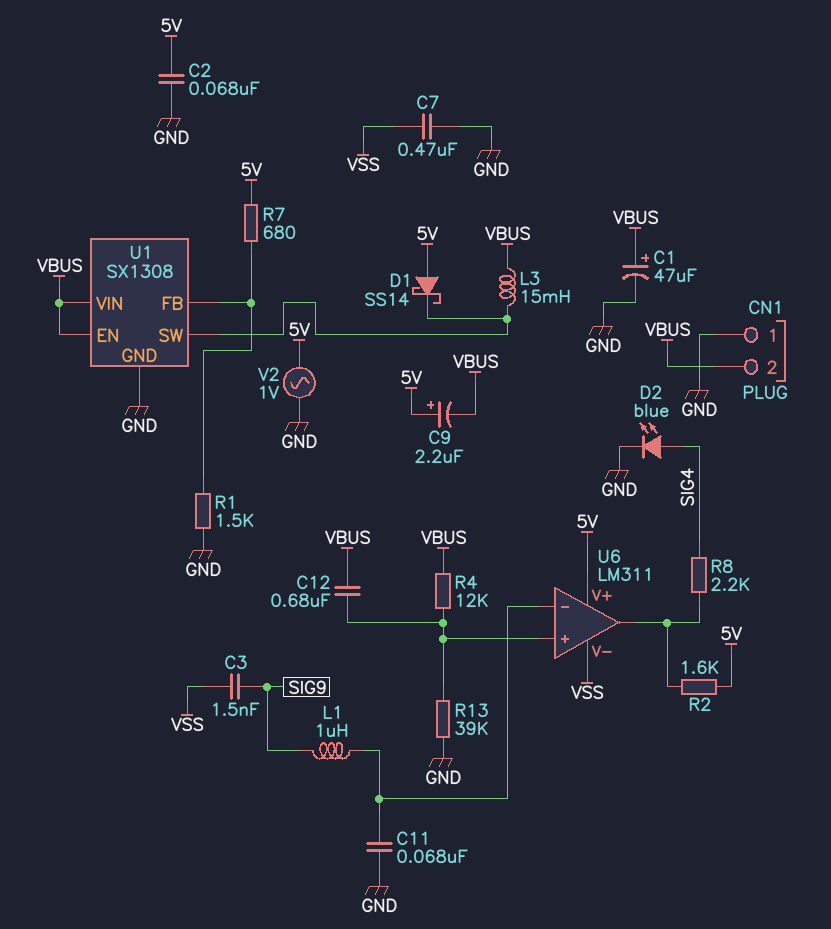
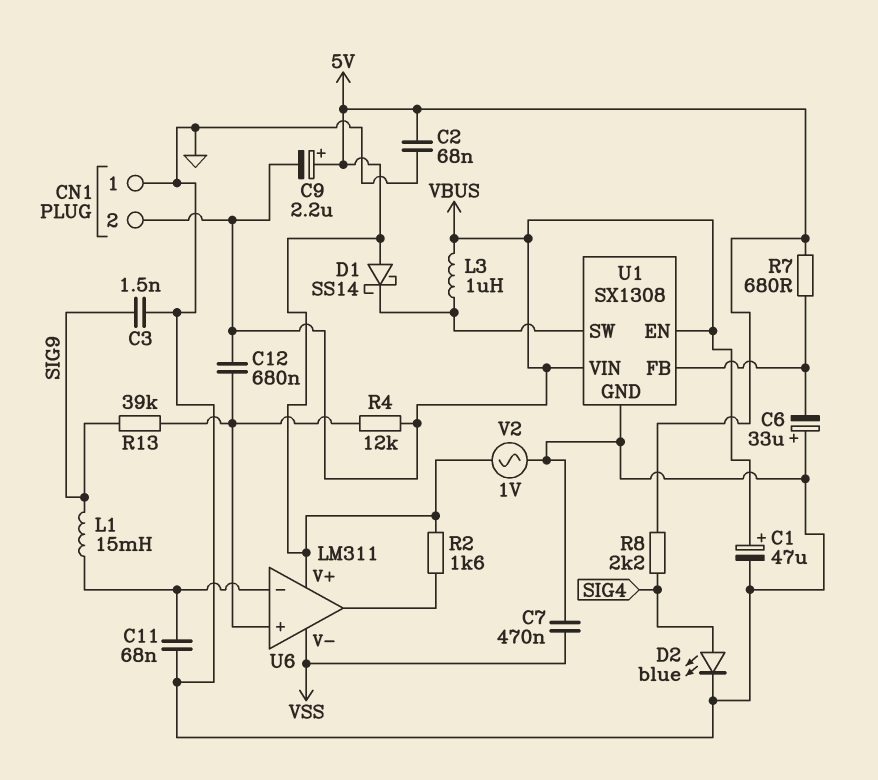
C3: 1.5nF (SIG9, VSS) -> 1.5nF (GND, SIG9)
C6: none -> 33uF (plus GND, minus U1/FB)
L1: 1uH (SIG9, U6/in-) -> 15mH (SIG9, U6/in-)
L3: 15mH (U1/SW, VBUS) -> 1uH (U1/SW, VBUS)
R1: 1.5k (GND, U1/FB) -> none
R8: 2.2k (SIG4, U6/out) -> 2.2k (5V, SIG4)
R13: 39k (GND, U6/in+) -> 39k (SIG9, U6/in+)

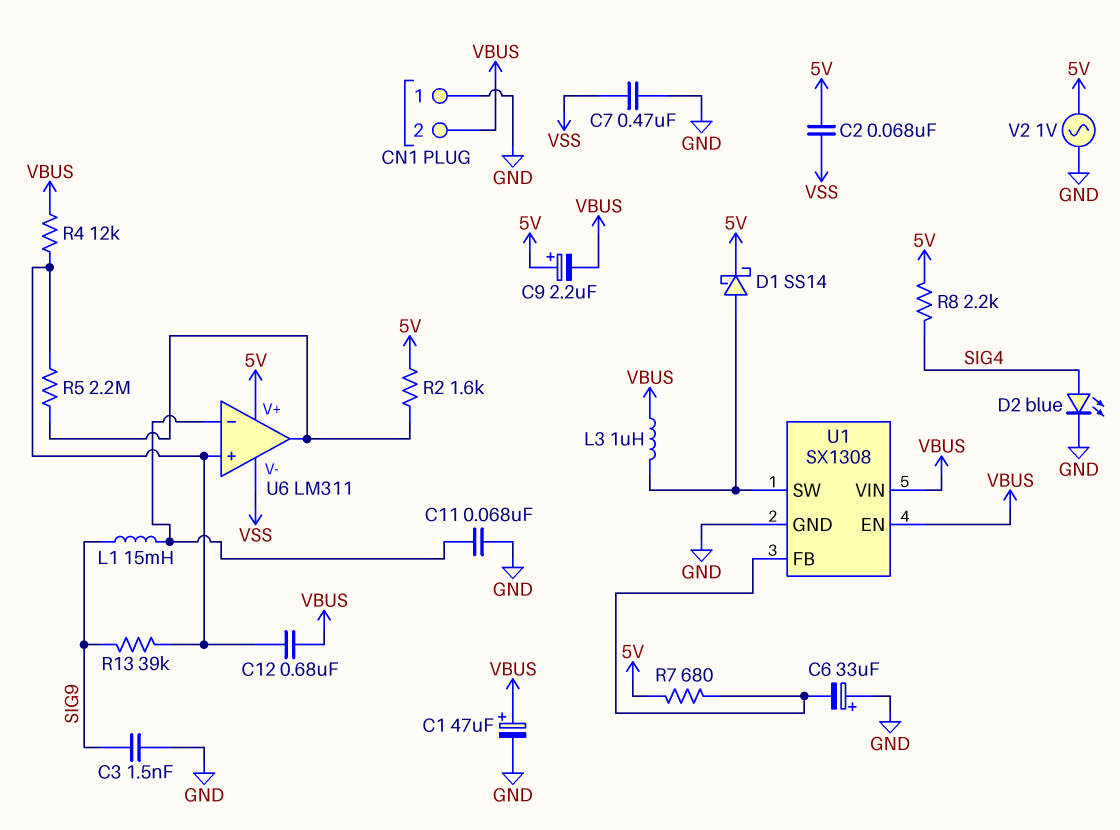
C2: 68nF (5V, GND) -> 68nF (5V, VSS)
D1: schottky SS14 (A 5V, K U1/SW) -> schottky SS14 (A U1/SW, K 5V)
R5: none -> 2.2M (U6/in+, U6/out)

Exercise objective: Reproduce every line in the records above that contains the word "none".

Written answer:
C6: none -> 33uF (plus GND, minus U1/FB)
R1: 1.5k (GND, U1/FB) -> none
R5: none -> 2.2M (U6/in+, U6/out)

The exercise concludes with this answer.